Problem requirements: Beginning with the line that contains "turquoise fish: 5 -> 7", return every line down to the last one in the material below, exactly and with no others.
* * *
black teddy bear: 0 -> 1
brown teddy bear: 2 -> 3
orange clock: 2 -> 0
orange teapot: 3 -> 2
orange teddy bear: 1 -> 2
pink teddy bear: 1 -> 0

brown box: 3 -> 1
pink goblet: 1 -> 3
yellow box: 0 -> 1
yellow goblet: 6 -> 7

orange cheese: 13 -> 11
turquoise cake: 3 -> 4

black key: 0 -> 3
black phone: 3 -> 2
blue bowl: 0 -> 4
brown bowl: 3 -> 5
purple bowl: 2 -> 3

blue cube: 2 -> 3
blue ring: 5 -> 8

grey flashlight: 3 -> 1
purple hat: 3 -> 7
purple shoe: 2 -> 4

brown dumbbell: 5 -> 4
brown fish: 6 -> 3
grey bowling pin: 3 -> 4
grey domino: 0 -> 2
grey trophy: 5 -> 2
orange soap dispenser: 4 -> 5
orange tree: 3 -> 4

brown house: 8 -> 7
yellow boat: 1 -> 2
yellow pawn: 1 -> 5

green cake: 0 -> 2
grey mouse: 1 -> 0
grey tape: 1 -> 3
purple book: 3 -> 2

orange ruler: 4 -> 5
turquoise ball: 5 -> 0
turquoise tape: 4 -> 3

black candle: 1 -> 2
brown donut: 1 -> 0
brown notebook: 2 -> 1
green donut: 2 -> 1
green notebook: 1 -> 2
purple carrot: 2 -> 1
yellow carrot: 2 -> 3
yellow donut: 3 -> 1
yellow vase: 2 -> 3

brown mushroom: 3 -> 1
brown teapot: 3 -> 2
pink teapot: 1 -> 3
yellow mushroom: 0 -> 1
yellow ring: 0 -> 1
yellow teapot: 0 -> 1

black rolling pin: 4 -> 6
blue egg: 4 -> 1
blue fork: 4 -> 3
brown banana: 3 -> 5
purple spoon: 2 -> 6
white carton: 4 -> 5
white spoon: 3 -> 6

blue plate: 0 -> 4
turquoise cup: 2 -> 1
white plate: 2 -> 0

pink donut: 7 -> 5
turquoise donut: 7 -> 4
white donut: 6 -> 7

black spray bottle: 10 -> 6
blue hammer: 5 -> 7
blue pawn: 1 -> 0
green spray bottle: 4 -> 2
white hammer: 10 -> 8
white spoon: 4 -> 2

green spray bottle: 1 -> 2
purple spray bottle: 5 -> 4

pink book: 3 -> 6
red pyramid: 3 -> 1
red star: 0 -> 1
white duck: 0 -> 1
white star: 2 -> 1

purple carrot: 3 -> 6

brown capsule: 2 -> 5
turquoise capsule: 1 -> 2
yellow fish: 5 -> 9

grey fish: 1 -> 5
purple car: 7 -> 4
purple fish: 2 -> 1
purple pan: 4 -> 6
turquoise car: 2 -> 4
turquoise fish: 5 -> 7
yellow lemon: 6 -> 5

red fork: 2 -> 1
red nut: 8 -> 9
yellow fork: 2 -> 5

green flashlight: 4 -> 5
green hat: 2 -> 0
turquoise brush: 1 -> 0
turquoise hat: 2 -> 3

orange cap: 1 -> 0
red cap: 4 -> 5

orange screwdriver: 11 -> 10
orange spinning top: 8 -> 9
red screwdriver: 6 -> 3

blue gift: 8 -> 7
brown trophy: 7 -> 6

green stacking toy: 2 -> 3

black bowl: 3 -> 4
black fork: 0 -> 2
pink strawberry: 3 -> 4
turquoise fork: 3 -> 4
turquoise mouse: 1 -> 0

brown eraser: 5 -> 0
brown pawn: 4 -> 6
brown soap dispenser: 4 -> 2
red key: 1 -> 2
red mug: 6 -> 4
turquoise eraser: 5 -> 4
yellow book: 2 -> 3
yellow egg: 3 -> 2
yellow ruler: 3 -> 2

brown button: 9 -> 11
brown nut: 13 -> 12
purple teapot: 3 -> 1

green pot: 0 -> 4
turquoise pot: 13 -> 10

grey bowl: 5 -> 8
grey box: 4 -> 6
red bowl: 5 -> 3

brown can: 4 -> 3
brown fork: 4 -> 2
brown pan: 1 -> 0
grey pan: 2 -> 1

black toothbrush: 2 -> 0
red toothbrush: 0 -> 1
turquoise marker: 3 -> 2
* * *
Expected output:
turquoise fish: 5 -> 7
yellow lemon: 6 -> 5

red fork: 2 -> 1
red nut: 8 -> 9
yellow fork: 2 -> 5

green flashlight: 4 -> 5
green hat: 2 -> 0
turquoise brush: 1 -> 0
turquoise hat: 2 -> 3

orange cap: 1 -> 0
red cap: 4 -> 5

orange screwdriver: 11 -> 10
orange spinning top: 8 -> 9
red screwdriver: 6 -> 3

blue gift: 8 -> 7
brown trophy: 7 -> 6

green stacking toy: 2 -> 3

black bowl: 3 -> 4
black fork: 0 -> 2
pink strawberry: 3 -> 4
turquoise fork: 3 -> 4
turquoise mouse: 1 -> 0

brown eraser: 5 -> 0
brown pawn: 4 -> 6
brown soap dispenser: 4 -> 2
red key: 1 -> 2
red mug: 6 -> 4
turquoise eraser: 5 -> 4
yellow book: 2 -> 3
yellow egg: 3 -> 2
yellow ruler: 3 -> 2

brown button: 9 -> 11
brown nut: 13 -> 12
purple teapot: 3 -> 1

green pot: 0 -> 4
turquoise pot: 13 -> 10

grey bowl: 5 -> 8
grey box: 4 -> 6
red bowl: 5 -> 3

brown can: 4 -> 3
brown fork: 4 -> 2
brown pan: 1 -> 0
grey pan: 2 -> 1

black toothbrush: 2 -> 0
red toothbrush: 0 -> 1
turquoise marker: 3 -> 2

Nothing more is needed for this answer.